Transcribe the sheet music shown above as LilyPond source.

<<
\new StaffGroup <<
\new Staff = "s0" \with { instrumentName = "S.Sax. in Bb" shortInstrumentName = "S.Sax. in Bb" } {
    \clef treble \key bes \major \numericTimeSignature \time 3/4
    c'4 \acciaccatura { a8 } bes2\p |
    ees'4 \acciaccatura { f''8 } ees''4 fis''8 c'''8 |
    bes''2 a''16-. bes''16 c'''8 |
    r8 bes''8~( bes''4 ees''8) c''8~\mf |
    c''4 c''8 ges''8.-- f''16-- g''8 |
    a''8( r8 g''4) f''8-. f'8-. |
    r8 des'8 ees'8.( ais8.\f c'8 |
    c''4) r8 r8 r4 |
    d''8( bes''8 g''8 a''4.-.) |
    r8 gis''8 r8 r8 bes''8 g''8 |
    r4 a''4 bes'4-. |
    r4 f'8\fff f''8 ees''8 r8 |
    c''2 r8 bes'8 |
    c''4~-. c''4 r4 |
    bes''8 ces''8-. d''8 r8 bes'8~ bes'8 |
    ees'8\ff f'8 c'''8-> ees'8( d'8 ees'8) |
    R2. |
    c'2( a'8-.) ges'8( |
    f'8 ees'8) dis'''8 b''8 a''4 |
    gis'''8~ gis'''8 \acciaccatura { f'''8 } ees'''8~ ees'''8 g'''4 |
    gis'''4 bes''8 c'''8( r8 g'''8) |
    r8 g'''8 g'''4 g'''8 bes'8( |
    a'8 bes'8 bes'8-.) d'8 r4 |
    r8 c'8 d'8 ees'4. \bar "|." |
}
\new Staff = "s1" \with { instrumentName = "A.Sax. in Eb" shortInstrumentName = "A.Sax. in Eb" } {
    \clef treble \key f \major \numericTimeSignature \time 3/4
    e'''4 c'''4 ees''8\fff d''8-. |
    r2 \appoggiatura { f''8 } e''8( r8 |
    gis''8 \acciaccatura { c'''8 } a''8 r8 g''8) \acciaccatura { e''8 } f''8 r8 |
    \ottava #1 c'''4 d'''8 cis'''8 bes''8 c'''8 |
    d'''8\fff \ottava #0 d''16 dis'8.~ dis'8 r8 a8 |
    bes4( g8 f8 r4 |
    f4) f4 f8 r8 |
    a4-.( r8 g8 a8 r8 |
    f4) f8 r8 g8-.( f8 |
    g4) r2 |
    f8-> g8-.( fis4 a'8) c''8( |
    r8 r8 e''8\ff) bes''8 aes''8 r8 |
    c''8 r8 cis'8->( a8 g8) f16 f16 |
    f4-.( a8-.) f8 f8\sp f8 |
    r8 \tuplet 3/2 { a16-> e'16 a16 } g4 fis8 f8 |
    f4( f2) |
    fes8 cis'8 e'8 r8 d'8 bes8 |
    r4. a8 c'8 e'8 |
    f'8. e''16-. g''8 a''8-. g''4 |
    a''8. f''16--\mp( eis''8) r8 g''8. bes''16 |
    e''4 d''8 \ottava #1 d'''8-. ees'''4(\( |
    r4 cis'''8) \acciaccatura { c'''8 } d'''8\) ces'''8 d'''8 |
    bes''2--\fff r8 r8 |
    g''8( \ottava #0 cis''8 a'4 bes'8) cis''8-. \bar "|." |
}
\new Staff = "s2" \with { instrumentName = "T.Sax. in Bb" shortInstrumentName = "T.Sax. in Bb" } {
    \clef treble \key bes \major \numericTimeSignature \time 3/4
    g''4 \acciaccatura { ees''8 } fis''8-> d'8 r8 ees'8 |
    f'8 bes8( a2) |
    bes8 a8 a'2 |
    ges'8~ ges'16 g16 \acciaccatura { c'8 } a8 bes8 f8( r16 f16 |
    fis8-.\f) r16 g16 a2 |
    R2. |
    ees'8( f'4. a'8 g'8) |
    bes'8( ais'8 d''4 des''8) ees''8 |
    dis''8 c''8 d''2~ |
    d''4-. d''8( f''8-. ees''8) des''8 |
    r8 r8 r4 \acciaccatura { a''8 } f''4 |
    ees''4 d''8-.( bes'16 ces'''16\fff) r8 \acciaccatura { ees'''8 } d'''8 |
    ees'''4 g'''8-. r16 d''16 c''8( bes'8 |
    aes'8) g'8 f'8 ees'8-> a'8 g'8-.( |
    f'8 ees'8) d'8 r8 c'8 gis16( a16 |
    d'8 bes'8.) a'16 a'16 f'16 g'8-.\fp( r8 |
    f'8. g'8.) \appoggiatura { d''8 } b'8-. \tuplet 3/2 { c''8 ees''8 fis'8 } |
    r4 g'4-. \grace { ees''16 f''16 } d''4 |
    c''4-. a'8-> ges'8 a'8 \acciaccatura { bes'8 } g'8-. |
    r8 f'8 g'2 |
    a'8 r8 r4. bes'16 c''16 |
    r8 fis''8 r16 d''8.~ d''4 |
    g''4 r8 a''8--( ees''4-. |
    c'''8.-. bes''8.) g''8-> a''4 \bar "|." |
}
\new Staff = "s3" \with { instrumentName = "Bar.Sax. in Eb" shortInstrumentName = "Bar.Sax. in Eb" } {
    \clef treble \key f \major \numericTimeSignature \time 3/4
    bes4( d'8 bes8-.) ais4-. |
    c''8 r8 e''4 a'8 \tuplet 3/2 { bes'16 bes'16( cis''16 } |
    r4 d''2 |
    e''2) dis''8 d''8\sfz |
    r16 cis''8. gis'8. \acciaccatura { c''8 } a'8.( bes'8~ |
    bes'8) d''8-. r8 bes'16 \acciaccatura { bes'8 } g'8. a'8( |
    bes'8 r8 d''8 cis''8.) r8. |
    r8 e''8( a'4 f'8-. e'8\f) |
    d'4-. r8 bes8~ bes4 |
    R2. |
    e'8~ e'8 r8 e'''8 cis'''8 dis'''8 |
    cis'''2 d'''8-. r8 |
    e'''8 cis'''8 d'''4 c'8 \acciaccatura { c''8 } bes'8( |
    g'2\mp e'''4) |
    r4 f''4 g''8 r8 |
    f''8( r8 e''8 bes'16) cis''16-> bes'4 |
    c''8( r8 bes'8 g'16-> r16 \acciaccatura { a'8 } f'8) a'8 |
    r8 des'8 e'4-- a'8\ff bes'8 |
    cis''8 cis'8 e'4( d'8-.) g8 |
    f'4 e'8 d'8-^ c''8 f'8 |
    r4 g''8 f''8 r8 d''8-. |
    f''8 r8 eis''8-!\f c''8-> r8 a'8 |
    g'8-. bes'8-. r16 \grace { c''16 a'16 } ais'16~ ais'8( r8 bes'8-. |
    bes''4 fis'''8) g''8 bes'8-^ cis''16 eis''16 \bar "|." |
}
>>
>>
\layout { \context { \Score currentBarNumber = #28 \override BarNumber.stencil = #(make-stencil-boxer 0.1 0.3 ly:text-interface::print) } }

● JOB
Pick out and copy every line of the data above that contains the string "tuplet". Upper and lower case count.

● THE COMPLETED TASK
    r8 \tuplet 3/2 { a16-> e'16 a16 } g4 fis8 f8 |
    f'8. g'8.) \appoggiatura { d''8 } b'8-. \tuplet 3/2 { c''8 ees''8 fis'8 } |
    c''8 r8 e''4 a'8 \tuplet 3/2 { bes'16 bes'16( cis''16 } |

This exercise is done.